SUPPLIED MATERIAL:

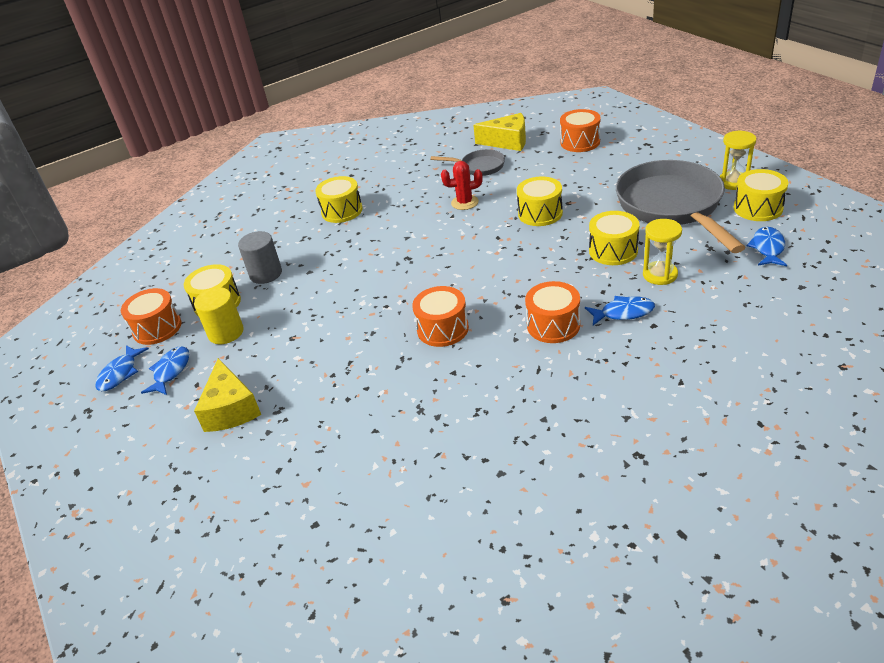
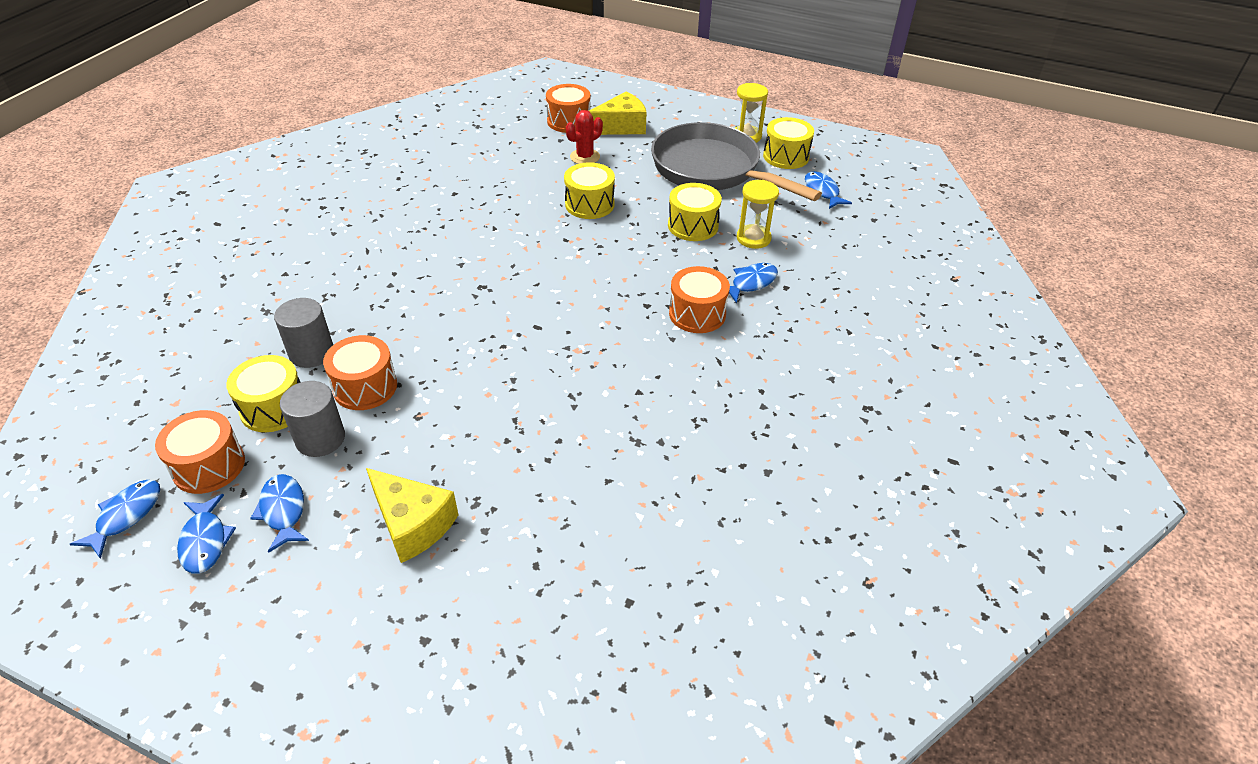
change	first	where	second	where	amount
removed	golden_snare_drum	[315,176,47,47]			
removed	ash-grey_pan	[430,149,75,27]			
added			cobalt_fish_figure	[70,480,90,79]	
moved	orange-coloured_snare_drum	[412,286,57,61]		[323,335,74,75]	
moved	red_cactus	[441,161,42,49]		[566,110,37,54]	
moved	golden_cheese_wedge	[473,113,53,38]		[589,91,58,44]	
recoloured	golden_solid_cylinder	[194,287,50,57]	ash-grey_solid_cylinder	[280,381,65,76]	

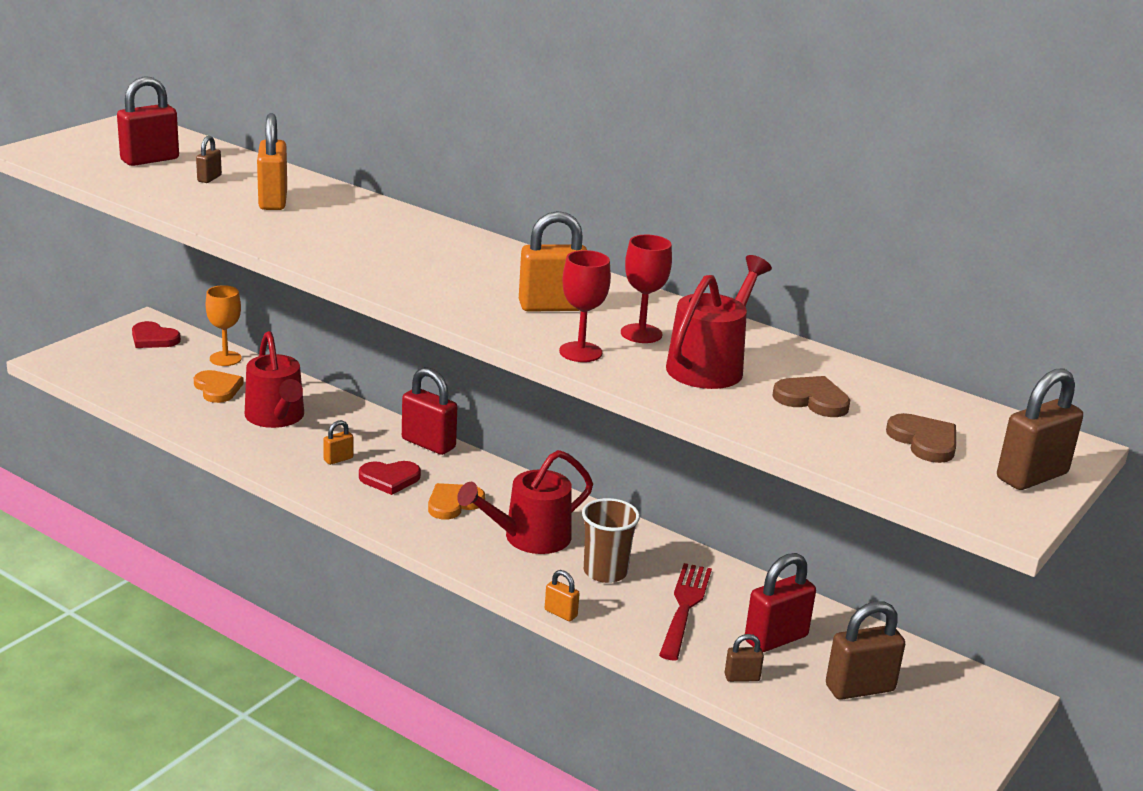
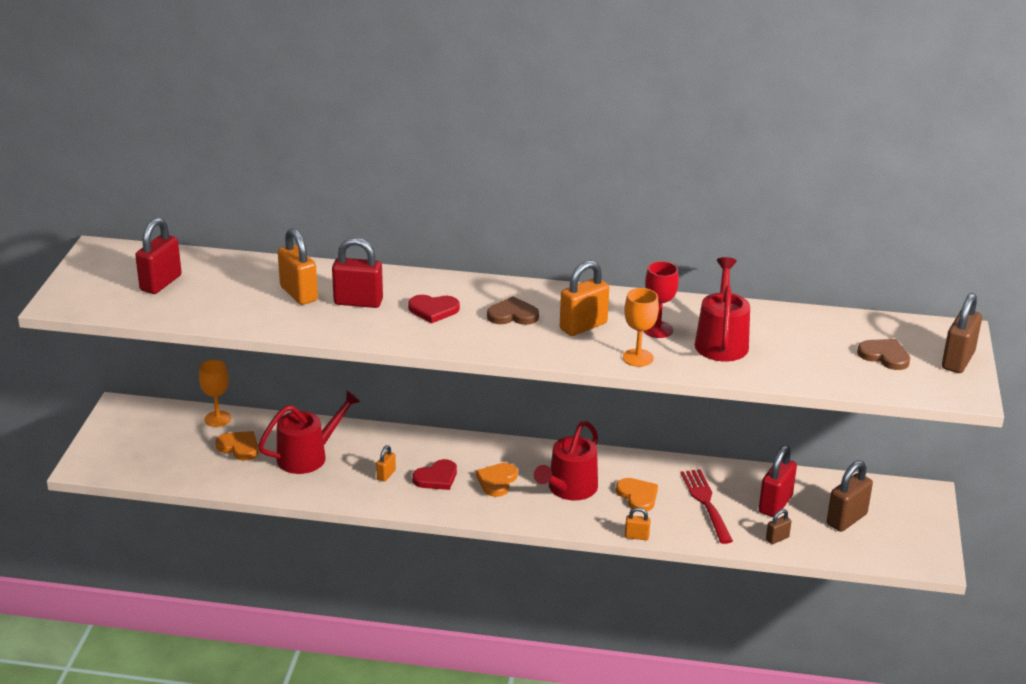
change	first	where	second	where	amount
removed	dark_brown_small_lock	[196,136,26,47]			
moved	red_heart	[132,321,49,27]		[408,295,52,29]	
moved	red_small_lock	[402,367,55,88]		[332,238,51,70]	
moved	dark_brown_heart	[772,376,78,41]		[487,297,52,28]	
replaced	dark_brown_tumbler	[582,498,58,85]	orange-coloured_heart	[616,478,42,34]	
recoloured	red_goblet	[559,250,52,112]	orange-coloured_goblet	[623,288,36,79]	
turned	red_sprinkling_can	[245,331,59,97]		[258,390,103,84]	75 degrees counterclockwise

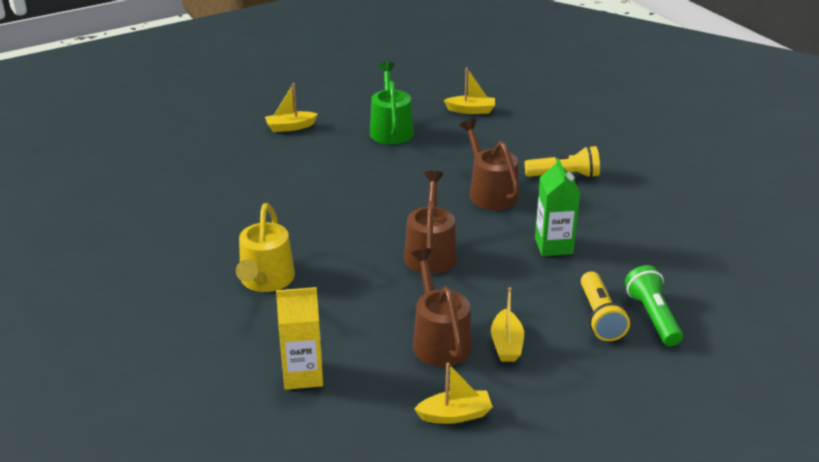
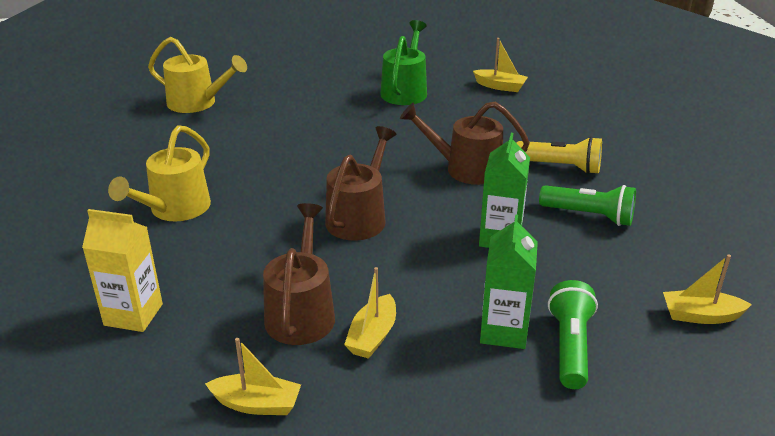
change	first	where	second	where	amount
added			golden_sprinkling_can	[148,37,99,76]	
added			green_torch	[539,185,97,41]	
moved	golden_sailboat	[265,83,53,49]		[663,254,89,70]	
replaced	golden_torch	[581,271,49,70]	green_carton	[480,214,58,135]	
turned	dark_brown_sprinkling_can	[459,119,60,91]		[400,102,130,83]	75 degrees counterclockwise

PROBLEM DETAILS:
Return all material verbatim, pictures omitted.

RESPONSE TO THE EXERCISE:
change	first	where	second	where	amount
removed	golden_snare_drum	[315,176,47,47]			
removed	ash-grey_pan	[430,149,75,27]			
added			cobalt_fish_figure	[70,480,90,79]	
moved	orange-coloured_snare_drum	[412,286,57,61]		[323,335,74,75]	
moved	red_cactus	[441,161,42,49]		[566,110,37,54]	
moved	golden_cheese_wedge	[473,113,53,38]		[589,91,58,44]	
recoloured	golden_solid_cylinder	[194,287,50,57]	ash-grey_solid_cylinder	[280,381,65,76]	

change	first	where	second	where	amount
removed	dark_brown_small_lock	[196,136,26,47]			
moved	red_heart	[132,321,49,27]		[408,295,52,29]	
moved	red_small_lock	[402,367,55,88]		[332,238,51,70]	
moved	dark_brown_heart	[772,376,78,41]		[487,297,52,28]	
replaced	dark_brown_tumbler	[582,498,58,85]	orange-coloured_heart	[616,478,42,34]	
recoloured	red_goblet	[559,250,52,112]	orange-coloured_goblet	[623,288,36,79]	
turned	red_sprinkling_can	[245,331,59,97]		[258,390,103,84]	75 degrees counterclockwise

change	first	where	second	where	amount
added			golden_sprinkling_can	[148,37,99,76]	
added			green_torch	[539,185,97,41]	
moved	golden_sailboat	[265,83,53,49]		[663,254,89,70]	
replaced	golden_torch	[581,271,49,70]	green_carton	[480,214,58,135]	
turned	dark_brown_sprinkling_can	[459,119,60,91]		[400,102,130,83]	75 degrees counterclockwise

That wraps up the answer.